> **THE PROBLEM**
Reproduce the whole of the records exactly, and make sure no picture is carried into the result.

> **SUPPLIED MATERIAL**
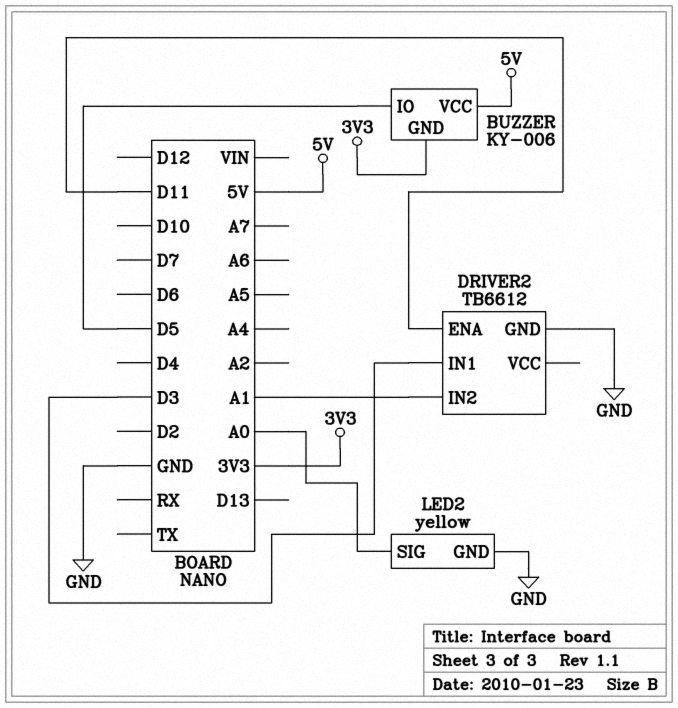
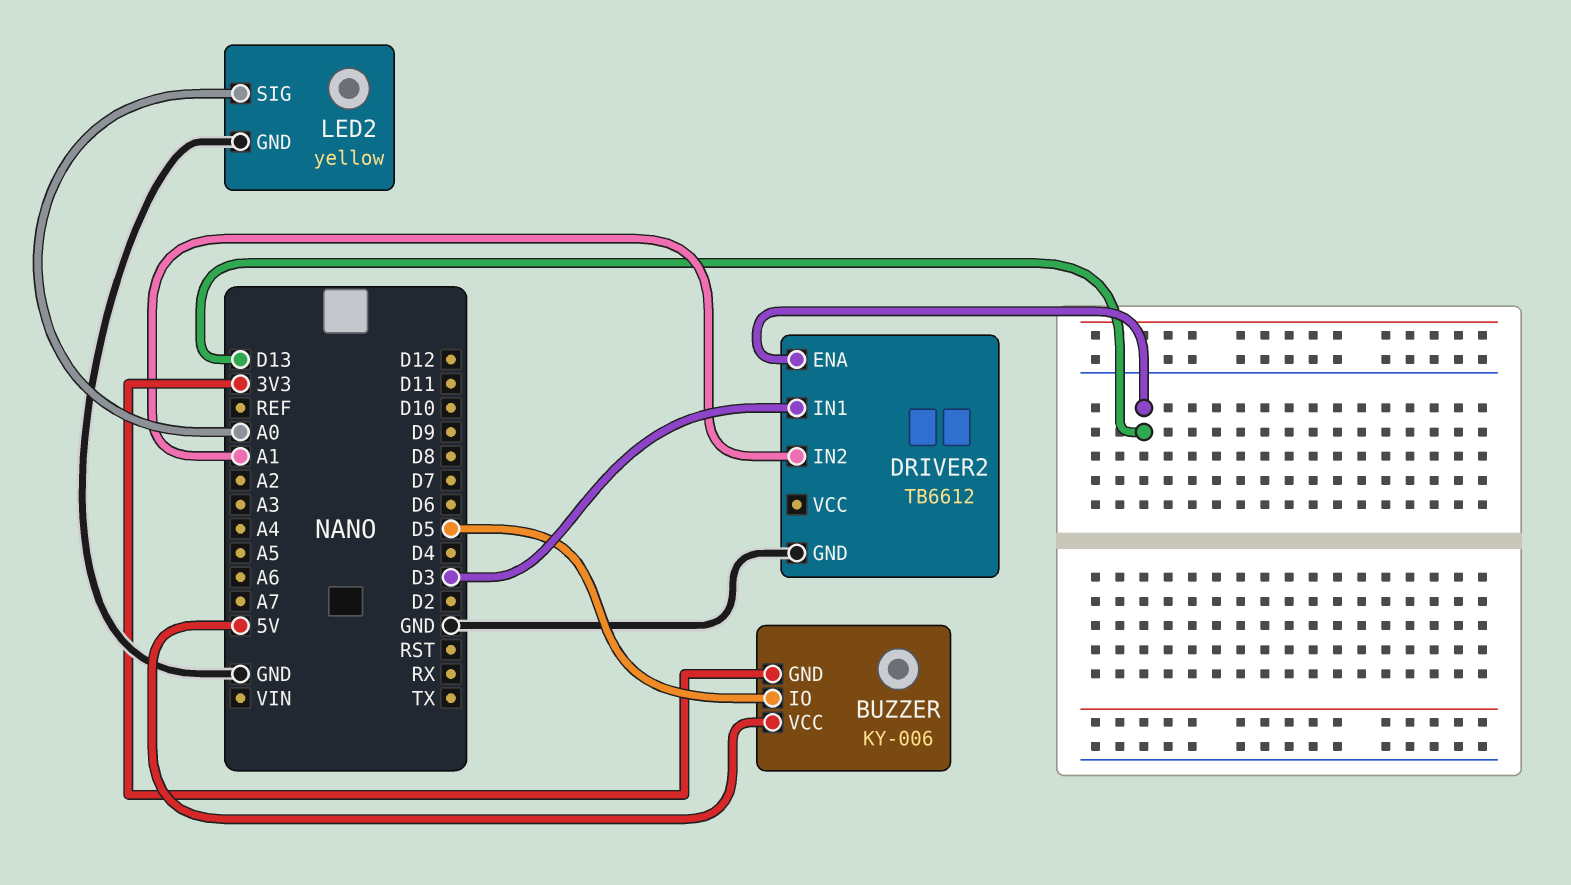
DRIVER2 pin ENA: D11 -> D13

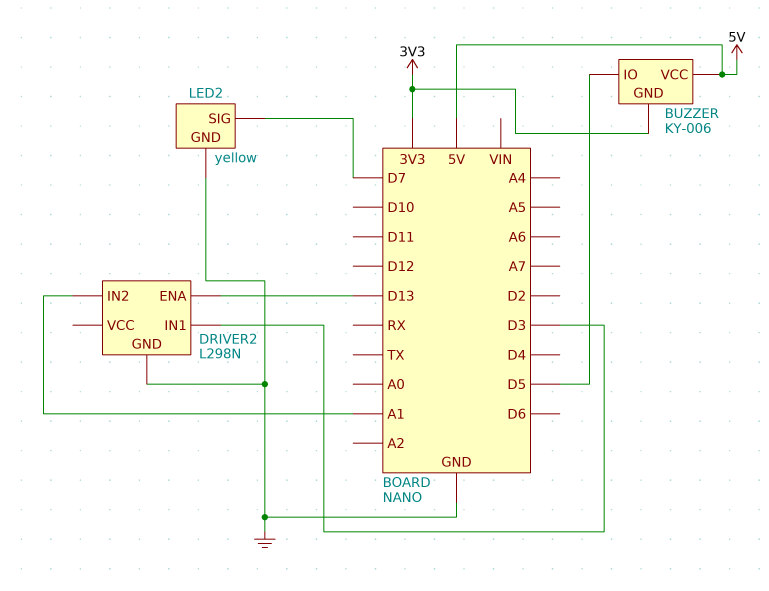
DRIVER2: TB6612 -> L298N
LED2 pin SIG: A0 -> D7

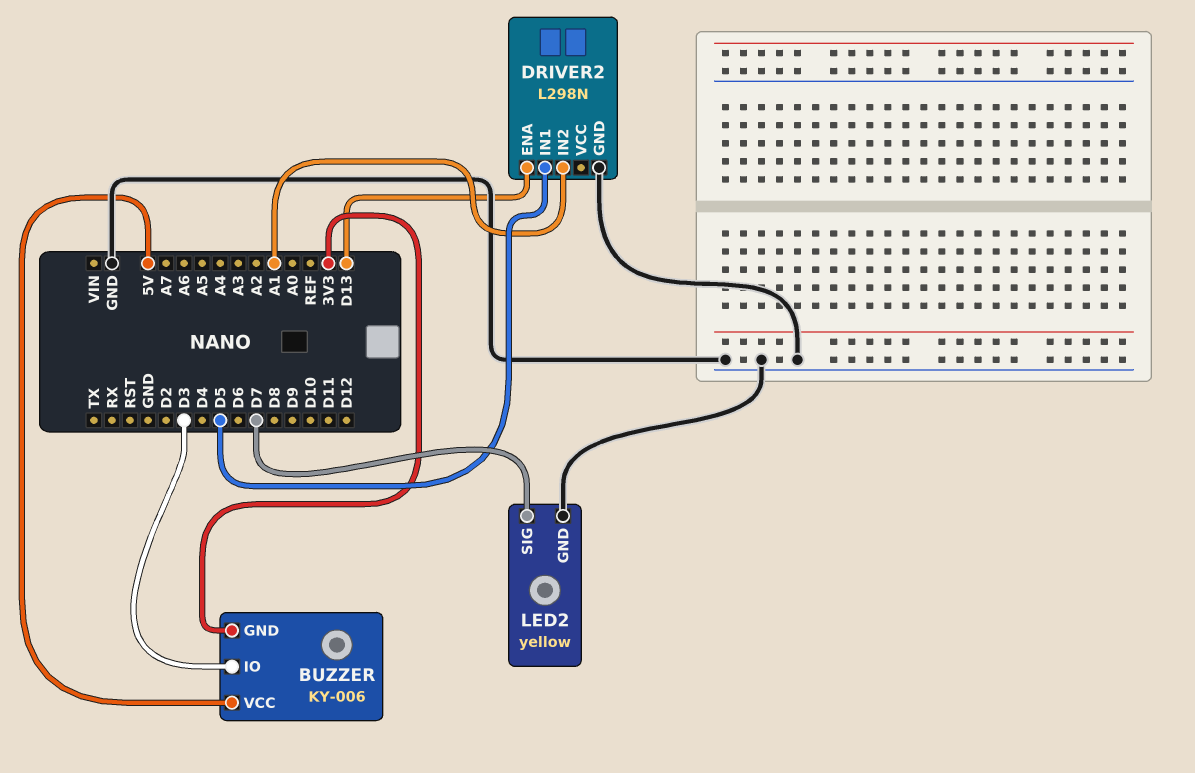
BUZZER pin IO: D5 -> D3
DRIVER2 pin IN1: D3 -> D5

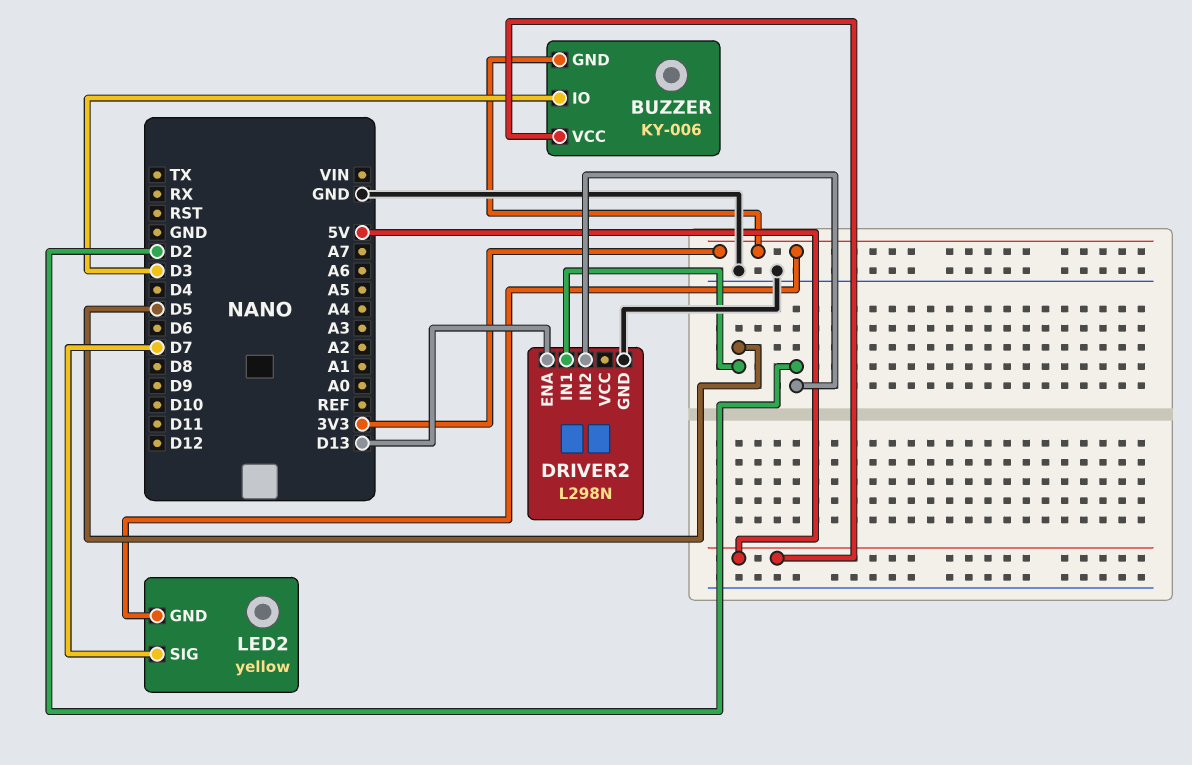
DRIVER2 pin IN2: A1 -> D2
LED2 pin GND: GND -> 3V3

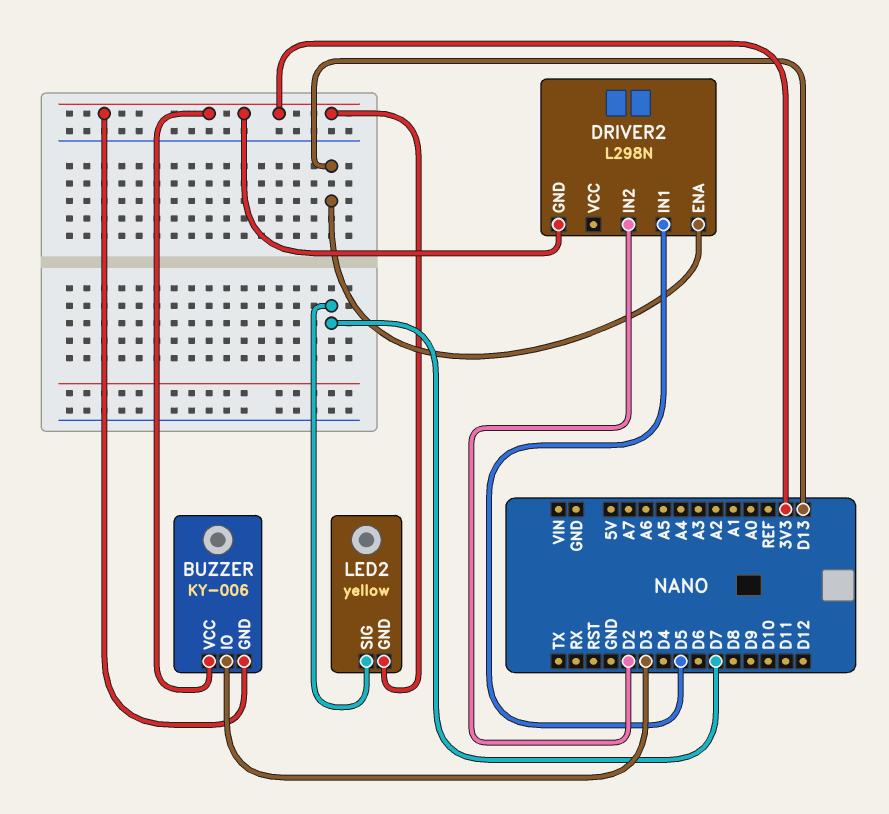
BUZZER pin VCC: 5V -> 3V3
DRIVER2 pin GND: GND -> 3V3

> **SOLVED PROBLEM**
DRIVER2 pin ENA: D11 -> D13

DRIVER2: TB6612 -> L298N
LED2 pin SIG: A0 -> D7

BUZZER pin IO: D5 -> D3
DRIVER2 pin IN1: D3 -> D5

DRIVER2 pin IN2: A1 -> D2
LED2 pin GND: GND -> 3V3

BUZZER pin VCC: 5V -> 3V3
DRIVER2 pin GND: GND -> 3V3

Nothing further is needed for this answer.